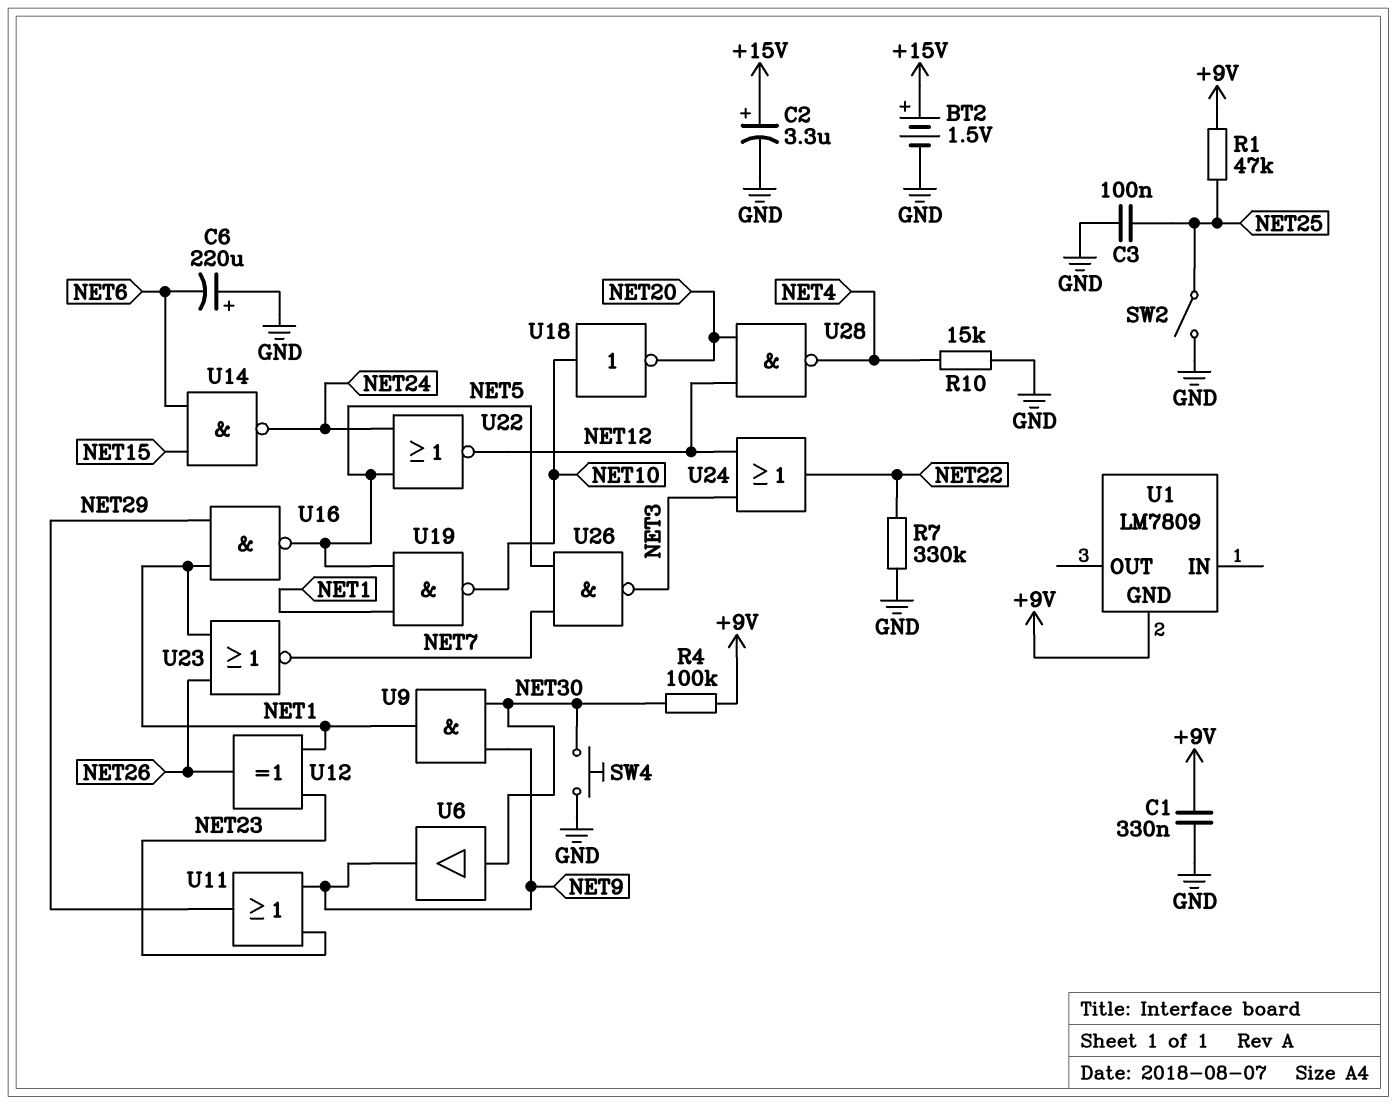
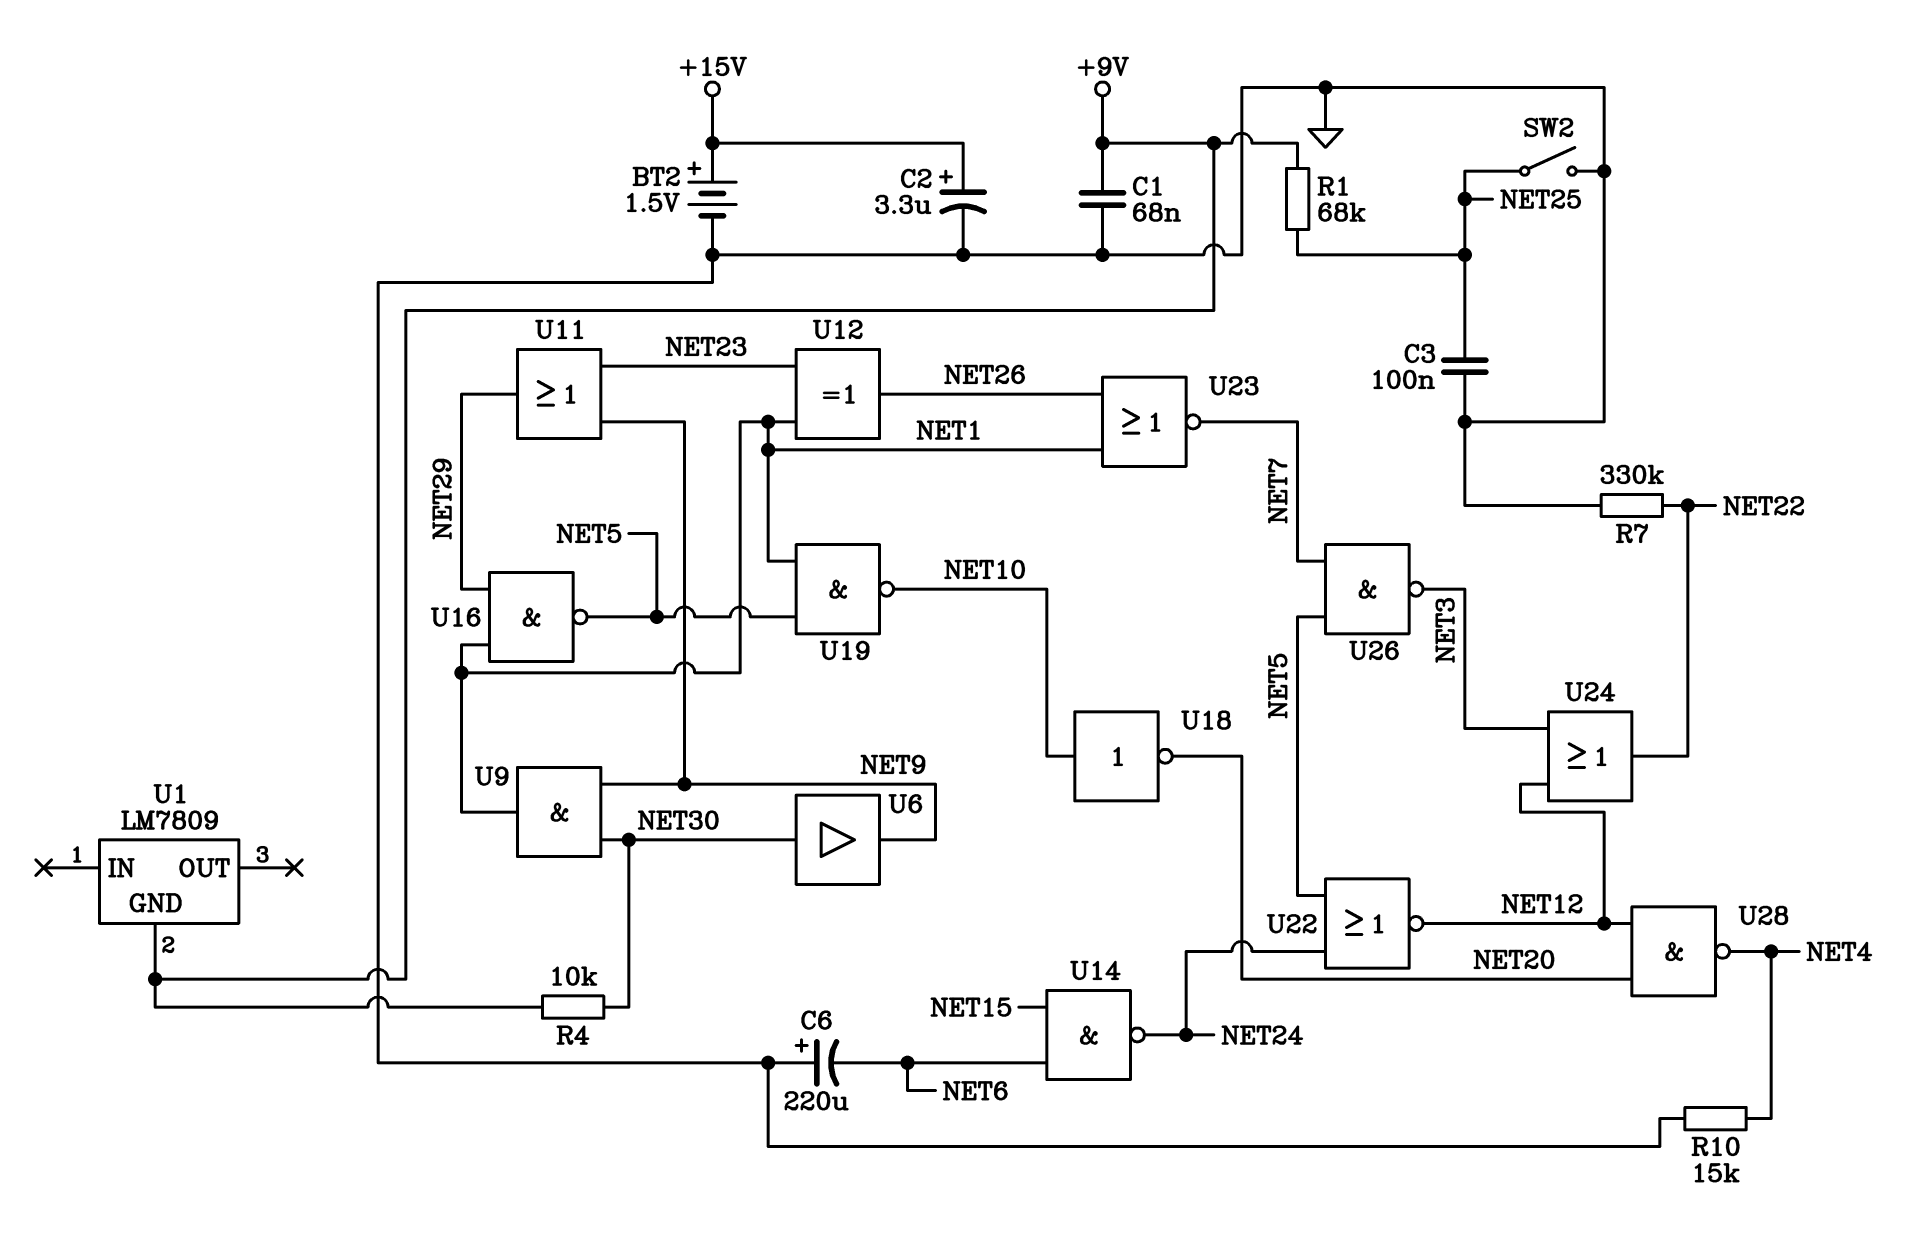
C1: 330nF (+9V, GND) -> 68nF (+9V, GND)
R1: 47k (+9V, NET25) -> 68k (+9V, NET25)
R4: 100k (+9V, NET30) -> 10k (+9V, NET30)
SW4: button (GND, NET30) -> none

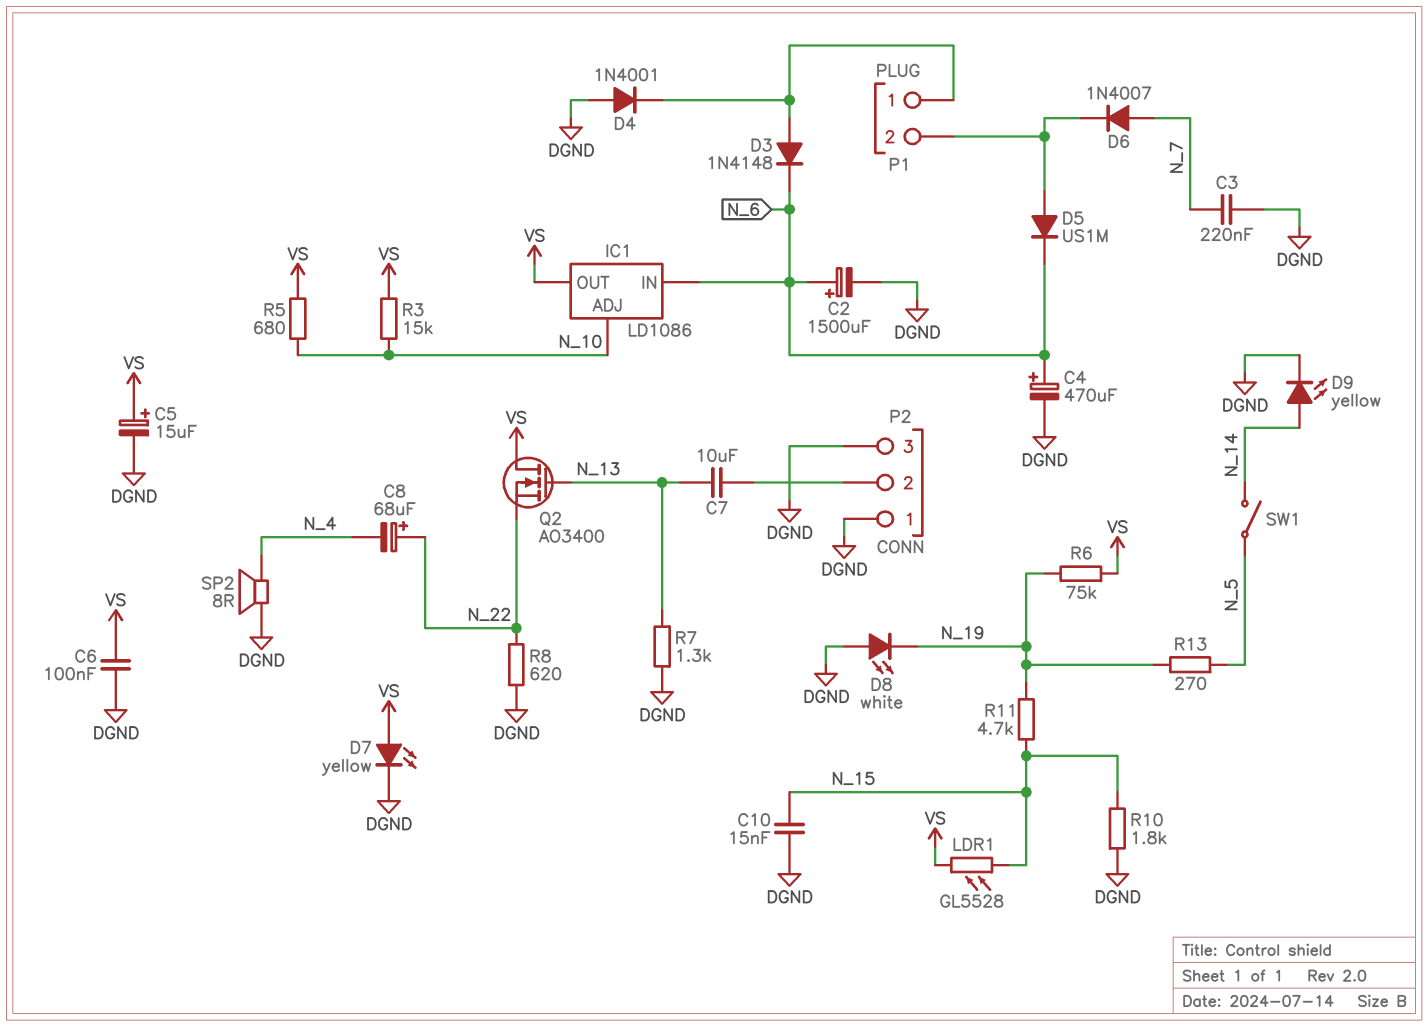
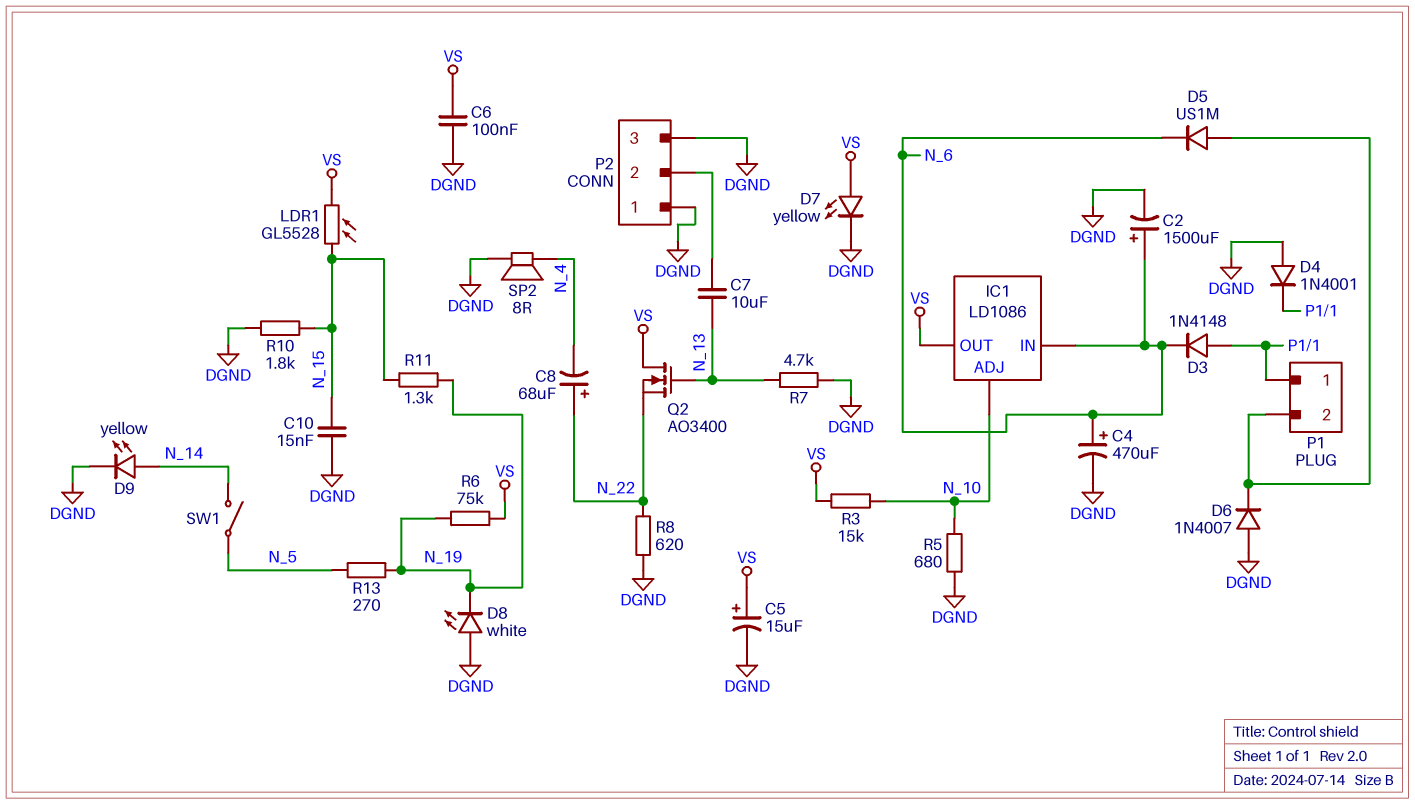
C3: 220nF (DGND, N_7) -> none
D6: diode 1N4007 (A N_7, K P1/2) -> diode 1N4007 (A DGND, K P1/2)
R5: 680 (N_10, VS) -> 680 (DGND, N_10)
R7: 1.3k (DGND, N_13) -> 4.7k (DGND, N_13)
R11: 4.7k (N_15, N_19) -> 1.3k (N_15, N_19)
....
— Exercise instructions —
For the word "DGND", say how many lines of the data include it, with nothing else in the reply.

— Your solution —
4